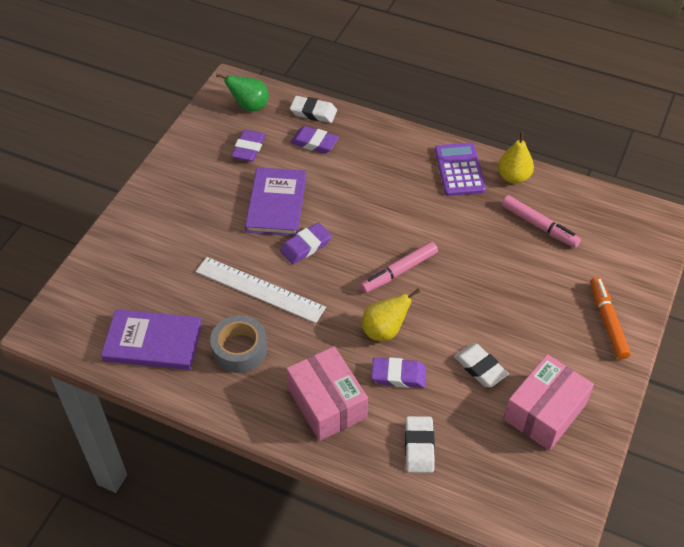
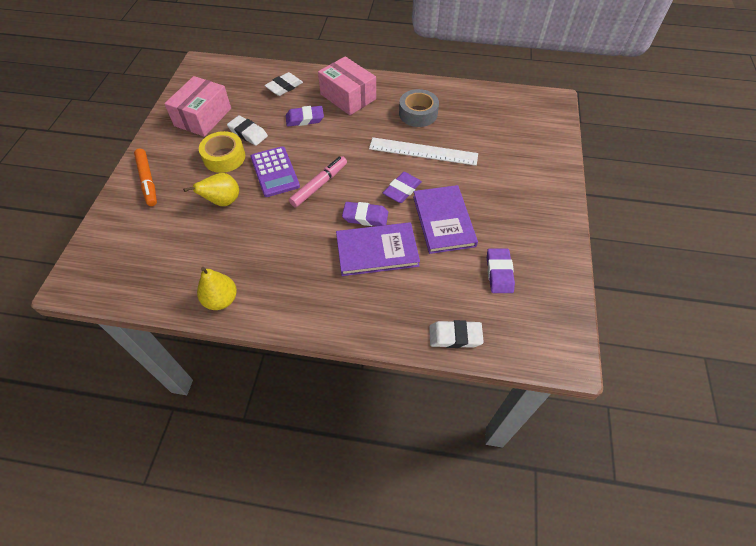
camera: 165 degrees right, 5 degrees up
(153, 342) = (478, 107): purple book -> purple book (377, 251)
(249, 106) = (528, 327): green pear -> none
(314, 143) = (437, 295): purple eraser -> purple eraser (365, 217)
(384, 330) = (321, 142): yellow pear -> yellow pear (223, 202)
(419, 447) = (284, 87): white eraser -> white eraser turned 60 degrees clockwise
(459, 170) = (278, 296): purple calculator -> purple calculator (275, 172)
(513, 335) = (224, 157): none -> yellow tape
(539, 226) = (197, 250): pink marker -> none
##############################
§ Exercise instructions
Give an exact copy of the lines from the one with "(384, 330) = (321, 142): yellow" through the end of the entries, both ends included.

§ Reply
(384, 330) = (321, 142): yellow pear -> yellow pear (223, 202)
(419, 447) = (284, 87): white eraser -> white eraser turned 60 degrees clockwise
(459, 170) = (278, 296): purple calculator -> purple calculator (275, 172)
(513, 335) = (224, 157): none -> yellow tape
(539, 226) = (197, 250): pink marker -> none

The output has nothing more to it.